What is needed is a word-for-word transcript of the listing, free of pictures.

> [Information provided]:
■ ■ ■

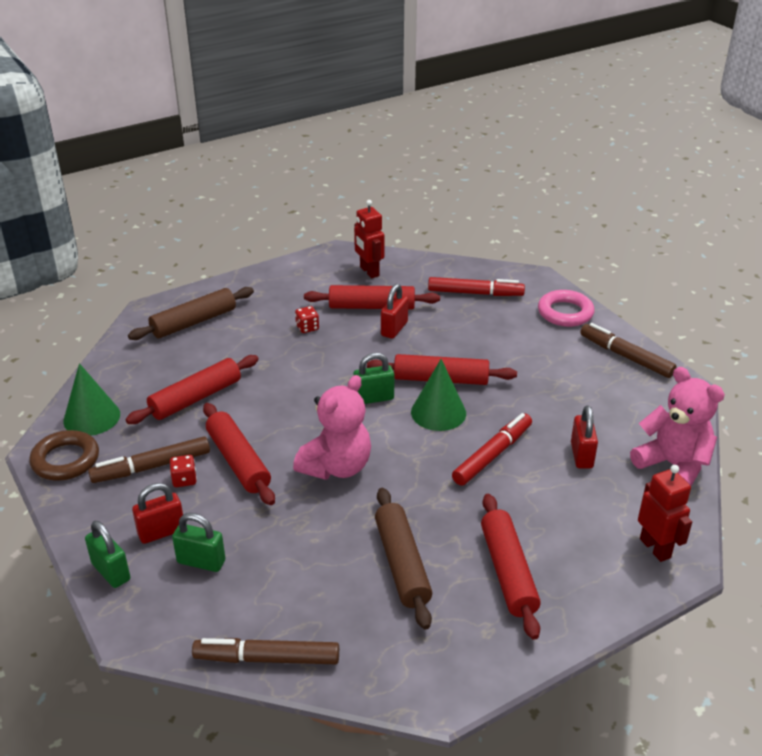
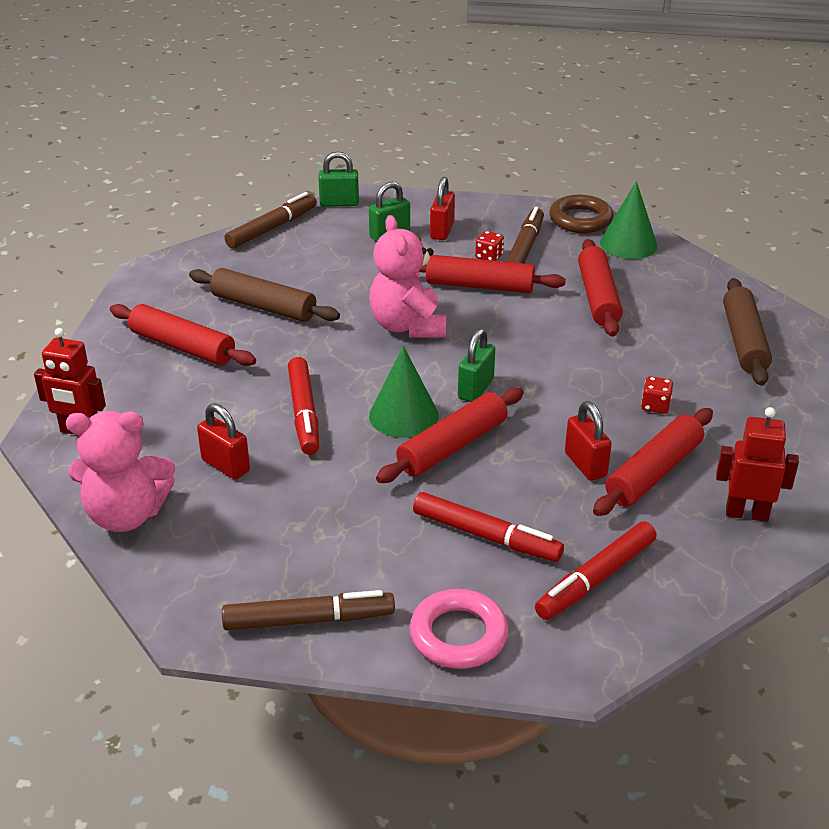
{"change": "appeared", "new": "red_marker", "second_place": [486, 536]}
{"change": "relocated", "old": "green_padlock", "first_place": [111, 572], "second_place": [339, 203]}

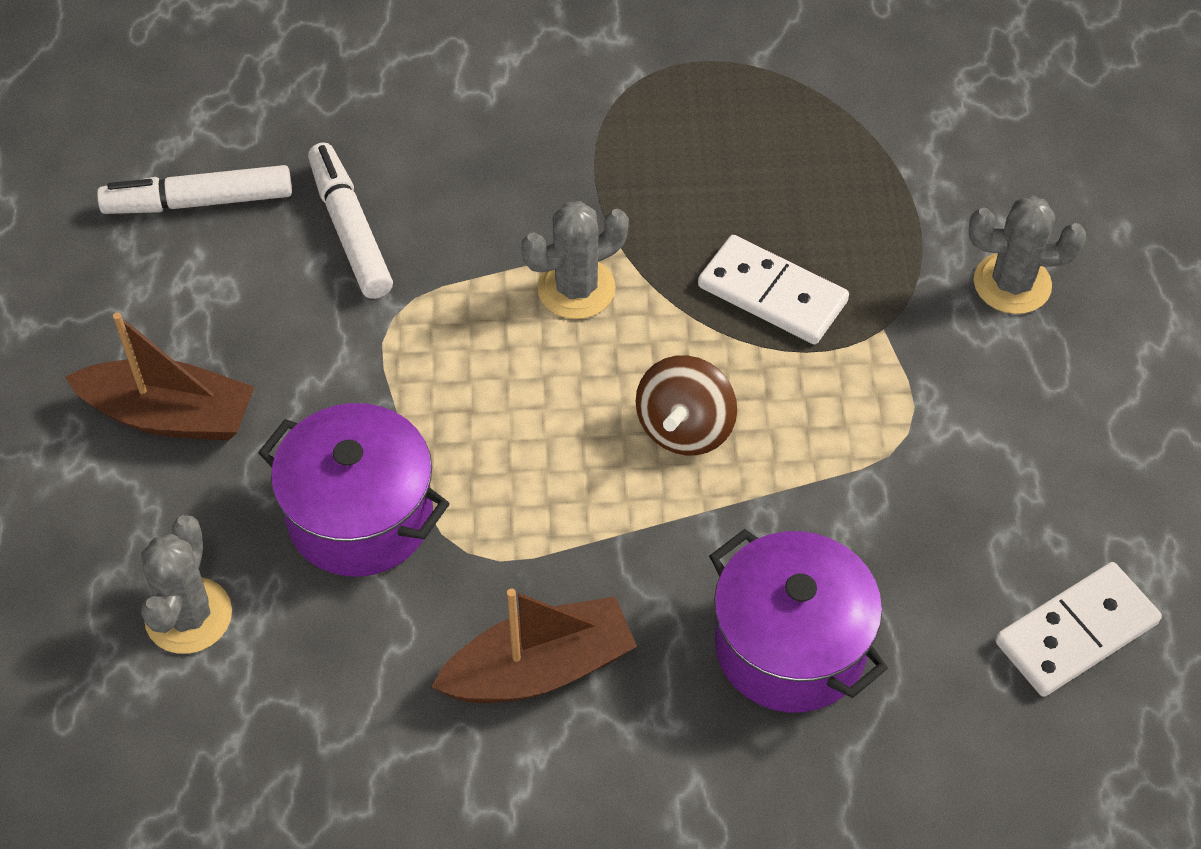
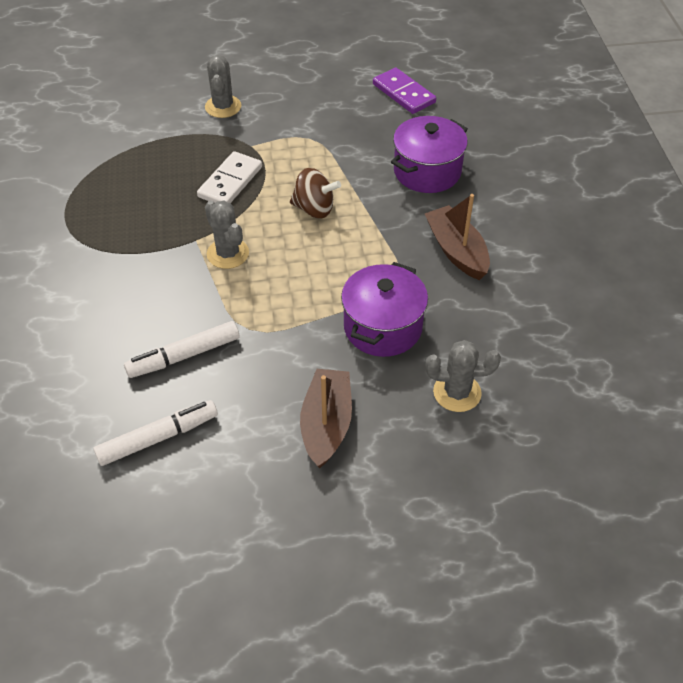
{"change": "colour", "old": "white_domino", "new": "purple_domino", "first_place": [1076, 633], "second_place": [404, 93]}
{"change": "spun", "old": "white_marker", "first_place": [198, 202], "second_place": [158, 438], "degrees": -105}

■ ■ ■

> [Answer to this exercise]:
{"change": "appeared", "new": "red_marker", "second_place": [486, 536]}
{"change": "relocated", "old": "green_padlock", "first_place": [111, 572], "second_place": [339, 203]}

{"change": "colour", "old": "white_domino", "new": "purple_domino", "first_place": [1076, 633], "second_place": [404, 93]}
{"change": "spun", "old": "white_marker", "first_place": [198, 202], "second_place": [158, 438], "degrees": -105}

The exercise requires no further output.